## Begin

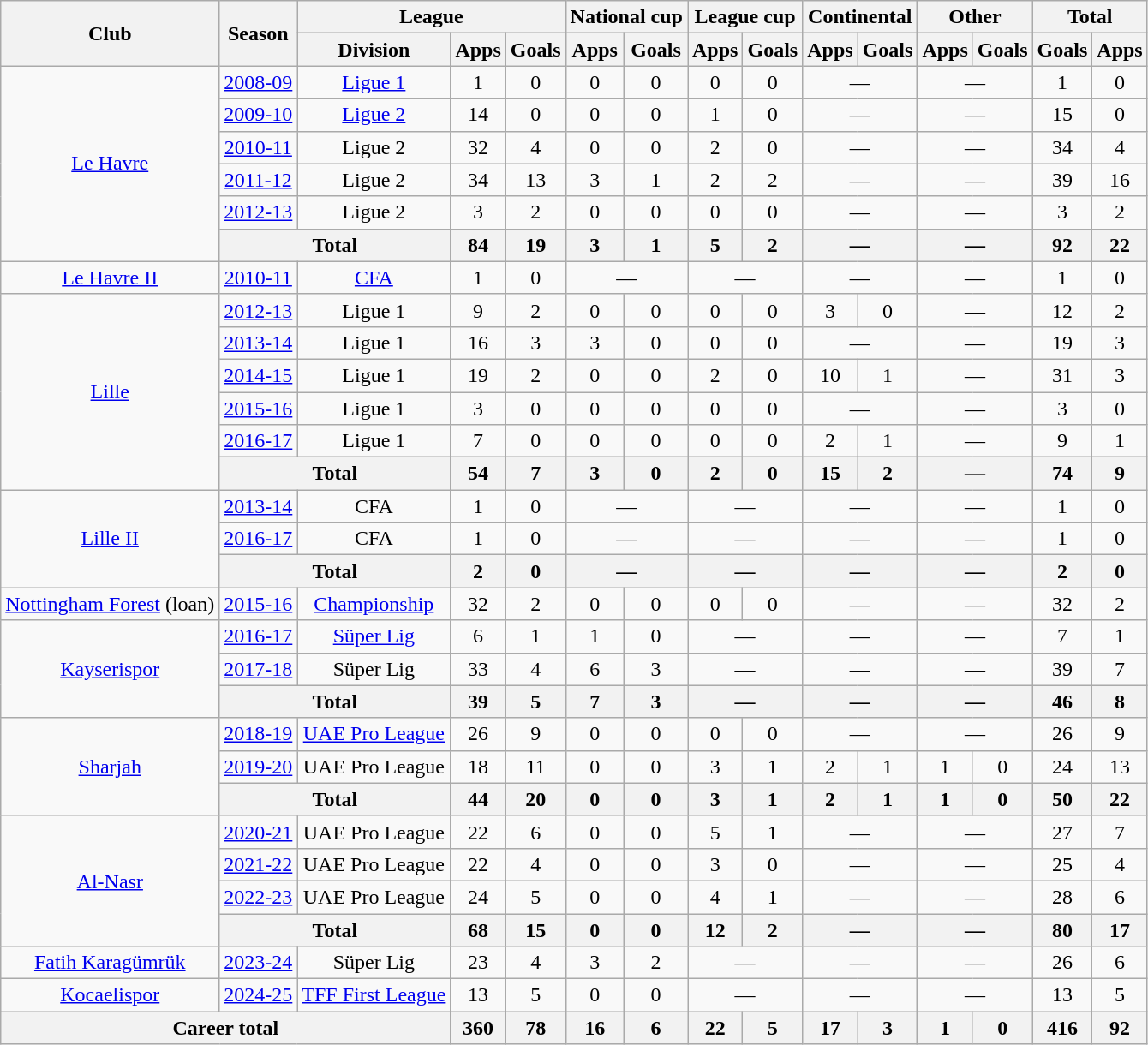
80 (1062, 930)
2023-24 (259, 963)
23 (478, 963)
Club (110, 33)
68 (478, 930)
31 (1062, 375)
2021-22 (259, 864)
TFF First League (374, 996)
Lille II (110, 539)
25 (1062, 864)
Sharjah (110, 767)
360 (478, 1028)
2009-10 (259, 115)
28 (1062, 897)
Division (374, 50)
Kocaelispor (110, 996)
78 (535, 1028)
2019-20 (259, 767)
Le Havre (110, 164)
46 (1062, 702)
Other (975, 17)
National cup (626, 17)
2008-09 (259, 82)
84 (478, 245)
Championship (374, 604)
Al-Nasr (110, 881)
10 (830, 375)
League cup (744, 17)
Le Havre II (110, 278)
18 (478, 767)
2024-25 (259, 996)
20 (535, 799)
League (432, 17)
2011-12 (259, 180)
2014-15 (259, 375)
2020-21 (259, 832)
2022-23 (259, 897)
54 (478, 474)
Kayserispor (110, 669)
2018-19 (259, 734)
Nottingham Forest (loan) (110, 604)
2017-18 (259, 669)
416 (1062, 1028)
11 (535, 767)
14 (478, 115)
Season (259, 33)
27 (1062, 832)
33 (478, 669)
Career total (226, 1028)
Continental (860, 17)
8 (1120, 702)
44 (478, 799)
74 (1062, 474)
Lille (110, 392)
Fatih Karagümrük (110, 963)
50 (1062, 799)
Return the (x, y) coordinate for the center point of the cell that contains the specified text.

## End

● THE EXERCISE
Please copy all of the records above line for line, leaving out the pictures.

● OUTPUT FOR THIS EXERCISE
80 (1062, 930)
2023-24 (259, 963)
23 (478, 963)
Club (110, 33)
68 (478, 930)
31 (1062, 375)
2021-22 (259, 864)
TFF First League (374, 996)
Lille II (110, 539)
25 (1062, 864)
Sharjah (110, 767)
360 (478, 1028)
2009-10 (259, 115)
28 (1062, 897)
Division (374, 50)
Kocaelispor (110, 996)
78 (535, 1028)
2019-20 (259, 767)
Le Havre (110, 164)
46 (1062, 702)
Other (975, 17)
National cup (626, 17)
2008-09 (259, 82)
84 (478, 245)
Championship (374, 604)
Al-Nasr (110, 881)
10 (830, 375)
League cup (744, 17)
Le Havre II (110, 278)
18 (478, 767)
2024-25 (259, 996)
20 (535, 799)
League (432, 17)
2011-12 (259, 180)
2014-15 (259, 375)
2020-21 (259, 832)
2022-23 (259, 897)
54 (478, 474)
Kayserispor (110, 669)
2018-19 (259, 734)
Nottingham Forest (loan) (110, 604)
2017-18 (259, 669)
416 (1062, 1028)
11 (535, 767)
14 (478, 115)
Season (259, 33)
27 (1062, 832)
33 (478, 669)
Career total (226, 1028)
Continental (860, 17)
8 (1120, 702)
44 (478, 799)
74 (1062, 474)
Lille (110, 392)
Fatih Karagümrük (110, 963)
50 (1062, 799)
Return the (x, y) coordinate for the center point of the cell that contains the specified text.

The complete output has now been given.